■ About this exercise
Your answer must hold only the lines below from the line containing "brown donut: [93,224,200,310]" through the line containing "yellow donut: [189,454,314,568]", each reproduced exactly.

■ Data provided
━━━━━━
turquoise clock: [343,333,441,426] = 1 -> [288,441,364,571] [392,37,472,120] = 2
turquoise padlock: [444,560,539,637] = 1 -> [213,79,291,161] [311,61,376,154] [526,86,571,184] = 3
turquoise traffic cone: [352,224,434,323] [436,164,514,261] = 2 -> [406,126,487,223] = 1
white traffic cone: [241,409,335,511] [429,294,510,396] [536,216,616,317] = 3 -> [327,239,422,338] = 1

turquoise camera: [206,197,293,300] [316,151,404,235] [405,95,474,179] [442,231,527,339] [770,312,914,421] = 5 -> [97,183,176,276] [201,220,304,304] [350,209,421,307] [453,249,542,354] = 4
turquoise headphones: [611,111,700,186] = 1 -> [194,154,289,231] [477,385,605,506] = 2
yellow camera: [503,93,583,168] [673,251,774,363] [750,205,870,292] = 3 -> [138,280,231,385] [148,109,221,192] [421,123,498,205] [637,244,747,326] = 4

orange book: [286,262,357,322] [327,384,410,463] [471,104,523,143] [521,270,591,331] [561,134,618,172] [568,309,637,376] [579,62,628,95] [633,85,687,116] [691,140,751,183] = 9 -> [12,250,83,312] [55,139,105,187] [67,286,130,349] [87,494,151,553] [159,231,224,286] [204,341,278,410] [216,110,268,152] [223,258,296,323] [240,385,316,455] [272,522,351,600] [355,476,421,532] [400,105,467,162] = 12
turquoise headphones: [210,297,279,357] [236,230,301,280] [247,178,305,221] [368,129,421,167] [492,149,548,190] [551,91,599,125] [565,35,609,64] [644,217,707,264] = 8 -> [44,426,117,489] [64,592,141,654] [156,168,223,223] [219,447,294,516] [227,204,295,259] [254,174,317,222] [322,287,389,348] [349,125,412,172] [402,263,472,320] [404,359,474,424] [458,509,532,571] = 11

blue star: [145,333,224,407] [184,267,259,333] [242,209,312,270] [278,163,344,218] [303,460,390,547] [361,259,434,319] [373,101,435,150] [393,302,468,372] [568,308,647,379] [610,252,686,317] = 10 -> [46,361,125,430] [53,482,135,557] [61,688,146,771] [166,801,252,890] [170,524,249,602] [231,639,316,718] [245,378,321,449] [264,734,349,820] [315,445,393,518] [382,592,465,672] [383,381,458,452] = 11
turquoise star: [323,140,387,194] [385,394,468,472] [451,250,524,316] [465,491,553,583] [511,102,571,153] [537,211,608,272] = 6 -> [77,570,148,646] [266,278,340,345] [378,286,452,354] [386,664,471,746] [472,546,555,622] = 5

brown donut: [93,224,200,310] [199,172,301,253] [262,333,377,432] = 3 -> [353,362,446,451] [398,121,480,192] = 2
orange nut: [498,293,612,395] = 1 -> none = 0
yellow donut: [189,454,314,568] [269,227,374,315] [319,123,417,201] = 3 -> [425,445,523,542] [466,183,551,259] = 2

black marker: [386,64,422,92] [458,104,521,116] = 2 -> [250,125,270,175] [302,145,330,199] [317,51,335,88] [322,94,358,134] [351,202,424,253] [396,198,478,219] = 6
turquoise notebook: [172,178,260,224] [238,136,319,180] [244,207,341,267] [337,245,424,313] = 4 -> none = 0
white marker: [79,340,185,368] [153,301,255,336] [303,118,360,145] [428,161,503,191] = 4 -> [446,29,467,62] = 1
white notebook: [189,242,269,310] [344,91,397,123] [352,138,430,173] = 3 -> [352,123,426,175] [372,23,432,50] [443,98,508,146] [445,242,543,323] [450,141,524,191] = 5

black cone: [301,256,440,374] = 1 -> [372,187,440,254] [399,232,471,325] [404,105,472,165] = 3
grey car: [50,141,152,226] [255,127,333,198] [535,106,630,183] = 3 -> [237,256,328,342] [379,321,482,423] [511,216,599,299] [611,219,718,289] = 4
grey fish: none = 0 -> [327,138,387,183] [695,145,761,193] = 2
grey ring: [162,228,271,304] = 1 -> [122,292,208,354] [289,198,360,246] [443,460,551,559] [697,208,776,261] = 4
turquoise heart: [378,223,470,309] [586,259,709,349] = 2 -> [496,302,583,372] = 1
━━━━━━
■ Task result
brown donut: [93,224,200,310] [199,172,301,253] [262,333,377,432] = 3 -> [353,362,446,451] [398,121,480,192] = 2
orange nut: [498,293,612,395] = 1 -> none = 0
yellow donut: [189,454,314,568] [269,227,374,315] [319,123,417,201] = 3 -> [425,445,523,542] [466,183,551,259] = 2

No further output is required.